# [What the task asks]
Within the records below, reproduce without change the lines from the line that has "(604, 485) = (577, 306): yellow house -> none" through the line that has "(390, 452) = (510, 245): grey", and only those.

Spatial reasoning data
———

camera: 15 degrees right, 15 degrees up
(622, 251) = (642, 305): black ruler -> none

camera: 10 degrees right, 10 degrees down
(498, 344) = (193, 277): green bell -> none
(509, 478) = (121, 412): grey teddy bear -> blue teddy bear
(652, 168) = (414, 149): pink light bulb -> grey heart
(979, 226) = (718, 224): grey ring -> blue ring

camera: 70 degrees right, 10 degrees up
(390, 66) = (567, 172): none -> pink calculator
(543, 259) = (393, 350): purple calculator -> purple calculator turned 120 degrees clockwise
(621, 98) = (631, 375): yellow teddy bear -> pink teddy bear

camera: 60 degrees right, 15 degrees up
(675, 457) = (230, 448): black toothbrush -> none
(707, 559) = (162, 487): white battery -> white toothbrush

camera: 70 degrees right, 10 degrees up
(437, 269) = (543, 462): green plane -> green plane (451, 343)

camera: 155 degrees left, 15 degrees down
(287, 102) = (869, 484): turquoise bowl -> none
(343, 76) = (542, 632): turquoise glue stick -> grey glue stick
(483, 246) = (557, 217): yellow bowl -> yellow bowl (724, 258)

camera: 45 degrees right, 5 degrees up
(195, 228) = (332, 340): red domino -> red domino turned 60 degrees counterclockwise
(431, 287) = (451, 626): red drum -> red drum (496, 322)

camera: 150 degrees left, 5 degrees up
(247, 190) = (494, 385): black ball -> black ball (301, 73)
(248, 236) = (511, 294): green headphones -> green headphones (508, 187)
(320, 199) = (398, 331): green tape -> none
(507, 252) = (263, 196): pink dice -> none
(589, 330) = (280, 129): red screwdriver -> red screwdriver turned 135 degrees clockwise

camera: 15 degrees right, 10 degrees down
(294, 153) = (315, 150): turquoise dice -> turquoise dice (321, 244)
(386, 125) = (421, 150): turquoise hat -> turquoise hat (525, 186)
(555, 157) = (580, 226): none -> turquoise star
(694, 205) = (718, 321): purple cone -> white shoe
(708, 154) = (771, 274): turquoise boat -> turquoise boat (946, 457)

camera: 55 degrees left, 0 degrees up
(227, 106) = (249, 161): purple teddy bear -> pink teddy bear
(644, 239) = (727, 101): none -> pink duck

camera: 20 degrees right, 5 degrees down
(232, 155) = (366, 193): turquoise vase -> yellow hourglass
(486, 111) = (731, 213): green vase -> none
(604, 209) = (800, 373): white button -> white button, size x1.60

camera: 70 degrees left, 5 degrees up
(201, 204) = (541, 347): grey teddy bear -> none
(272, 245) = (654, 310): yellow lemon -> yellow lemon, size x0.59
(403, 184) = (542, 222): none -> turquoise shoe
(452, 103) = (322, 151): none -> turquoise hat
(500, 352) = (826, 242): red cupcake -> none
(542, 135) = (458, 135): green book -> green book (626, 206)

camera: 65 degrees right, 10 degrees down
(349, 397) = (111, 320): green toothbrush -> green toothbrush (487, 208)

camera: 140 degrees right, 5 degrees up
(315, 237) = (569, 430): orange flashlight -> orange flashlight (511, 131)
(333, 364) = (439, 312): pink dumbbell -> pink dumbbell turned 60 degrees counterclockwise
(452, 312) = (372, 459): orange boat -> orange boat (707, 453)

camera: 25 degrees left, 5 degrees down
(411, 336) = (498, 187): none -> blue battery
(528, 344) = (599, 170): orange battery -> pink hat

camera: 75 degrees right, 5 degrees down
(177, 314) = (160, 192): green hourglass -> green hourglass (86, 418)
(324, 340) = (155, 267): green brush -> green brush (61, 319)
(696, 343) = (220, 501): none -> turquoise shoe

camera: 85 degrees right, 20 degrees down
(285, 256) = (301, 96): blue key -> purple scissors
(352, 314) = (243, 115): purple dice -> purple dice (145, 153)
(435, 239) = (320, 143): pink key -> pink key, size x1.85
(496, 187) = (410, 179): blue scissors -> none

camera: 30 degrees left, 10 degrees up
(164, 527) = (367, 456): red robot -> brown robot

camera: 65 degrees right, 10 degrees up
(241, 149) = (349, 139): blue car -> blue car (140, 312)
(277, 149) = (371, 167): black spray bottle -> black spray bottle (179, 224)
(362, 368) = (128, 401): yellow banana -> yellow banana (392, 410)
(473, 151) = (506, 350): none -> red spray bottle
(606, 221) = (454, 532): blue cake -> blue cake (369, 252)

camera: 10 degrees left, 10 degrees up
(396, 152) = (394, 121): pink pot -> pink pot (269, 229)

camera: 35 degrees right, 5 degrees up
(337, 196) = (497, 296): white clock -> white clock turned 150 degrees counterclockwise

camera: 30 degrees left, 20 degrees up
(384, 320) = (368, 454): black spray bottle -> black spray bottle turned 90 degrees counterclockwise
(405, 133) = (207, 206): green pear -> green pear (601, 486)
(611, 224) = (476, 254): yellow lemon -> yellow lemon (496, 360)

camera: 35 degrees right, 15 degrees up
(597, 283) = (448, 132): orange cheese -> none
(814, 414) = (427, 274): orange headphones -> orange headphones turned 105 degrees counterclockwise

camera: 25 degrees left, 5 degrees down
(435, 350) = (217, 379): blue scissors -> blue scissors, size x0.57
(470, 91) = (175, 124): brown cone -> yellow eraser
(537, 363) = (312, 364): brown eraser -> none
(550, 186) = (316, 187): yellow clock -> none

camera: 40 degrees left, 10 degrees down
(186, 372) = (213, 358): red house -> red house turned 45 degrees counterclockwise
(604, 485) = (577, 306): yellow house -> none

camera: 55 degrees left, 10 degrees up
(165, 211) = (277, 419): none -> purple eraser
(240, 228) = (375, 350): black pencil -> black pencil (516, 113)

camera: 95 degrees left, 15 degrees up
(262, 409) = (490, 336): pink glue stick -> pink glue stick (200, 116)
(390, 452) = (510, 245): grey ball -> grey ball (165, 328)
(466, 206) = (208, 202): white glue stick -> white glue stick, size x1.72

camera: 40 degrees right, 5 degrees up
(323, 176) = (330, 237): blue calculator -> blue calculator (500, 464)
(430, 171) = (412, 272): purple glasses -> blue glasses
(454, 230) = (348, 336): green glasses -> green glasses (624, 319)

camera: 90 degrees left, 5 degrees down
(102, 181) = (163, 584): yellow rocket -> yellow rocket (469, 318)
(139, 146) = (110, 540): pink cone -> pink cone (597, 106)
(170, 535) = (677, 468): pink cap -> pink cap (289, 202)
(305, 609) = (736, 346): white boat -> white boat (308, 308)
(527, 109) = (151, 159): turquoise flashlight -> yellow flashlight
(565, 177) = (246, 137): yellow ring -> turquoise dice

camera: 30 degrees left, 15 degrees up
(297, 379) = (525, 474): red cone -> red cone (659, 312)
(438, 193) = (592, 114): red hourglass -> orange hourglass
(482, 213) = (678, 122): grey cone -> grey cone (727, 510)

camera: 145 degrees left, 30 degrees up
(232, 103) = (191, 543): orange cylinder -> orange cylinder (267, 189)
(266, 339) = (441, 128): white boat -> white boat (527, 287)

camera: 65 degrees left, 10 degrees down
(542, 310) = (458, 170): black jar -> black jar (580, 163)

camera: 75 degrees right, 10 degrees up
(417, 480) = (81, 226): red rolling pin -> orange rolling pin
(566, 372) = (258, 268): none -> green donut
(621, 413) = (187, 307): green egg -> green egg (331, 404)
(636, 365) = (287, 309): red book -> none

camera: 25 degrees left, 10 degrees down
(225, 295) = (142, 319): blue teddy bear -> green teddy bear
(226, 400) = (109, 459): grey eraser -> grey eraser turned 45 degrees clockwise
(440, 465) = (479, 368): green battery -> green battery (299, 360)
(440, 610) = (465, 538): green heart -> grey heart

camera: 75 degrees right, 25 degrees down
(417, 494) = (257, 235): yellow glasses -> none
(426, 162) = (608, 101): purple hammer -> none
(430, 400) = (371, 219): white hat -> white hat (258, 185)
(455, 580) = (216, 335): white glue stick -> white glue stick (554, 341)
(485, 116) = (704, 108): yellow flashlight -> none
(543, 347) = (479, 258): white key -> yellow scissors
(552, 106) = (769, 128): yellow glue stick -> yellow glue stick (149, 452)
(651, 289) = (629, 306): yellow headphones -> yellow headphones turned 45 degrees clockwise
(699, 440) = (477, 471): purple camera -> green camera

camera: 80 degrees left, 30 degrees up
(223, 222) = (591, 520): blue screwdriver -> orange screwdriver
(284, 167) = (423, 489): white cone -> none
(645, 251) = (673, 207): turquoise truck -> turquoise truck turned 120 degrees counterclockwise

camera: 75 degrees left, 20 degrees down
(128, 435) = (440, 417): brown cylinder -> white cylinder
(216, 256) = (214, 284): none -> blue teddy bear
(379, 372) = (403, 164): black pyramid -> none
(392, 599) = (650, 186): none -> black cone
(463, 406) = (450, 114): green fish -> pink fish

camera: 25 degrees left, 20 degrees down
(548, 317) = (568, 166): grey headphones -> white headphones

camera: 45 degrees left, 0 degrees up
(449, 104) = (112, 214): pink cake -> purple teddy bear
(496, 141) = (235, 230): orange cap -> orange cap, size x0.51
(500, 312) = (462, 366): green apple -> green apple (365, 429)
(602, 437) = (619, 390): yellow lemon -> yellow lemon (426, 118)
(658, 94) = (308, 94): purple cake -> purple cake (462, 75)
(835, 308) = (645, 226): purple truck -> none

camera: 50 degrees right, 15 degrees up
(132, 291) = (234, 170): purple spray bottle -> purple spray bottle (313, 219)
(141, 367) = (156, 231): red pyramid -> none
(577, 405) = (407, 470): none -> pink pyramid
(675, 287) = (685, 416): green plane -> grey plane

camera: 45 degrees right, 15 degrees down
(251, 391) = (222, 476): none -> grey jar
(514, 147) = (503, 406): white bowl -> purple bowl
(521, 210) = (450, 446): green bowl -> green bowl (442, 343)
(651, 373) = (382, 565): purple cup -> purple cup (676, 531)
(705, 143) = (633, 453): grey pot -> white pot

———

# [Task answer]
(604, 485) = (577, 306): yellow house -> none

camera: 55 degrees left, 10 degrees up
(165, 211) = (277, 419): none -> purple eraser
(240, 228) = (375, 350): black pencil -> black pencil (516, 113)

camera: 95 degrees left, 15 degrees up
(262, 409) = (490, 336): pink glue stick -> pink glue stick (200, 116)
(390, 452) = (510, 245): grey ball -> grey ball (165, 328)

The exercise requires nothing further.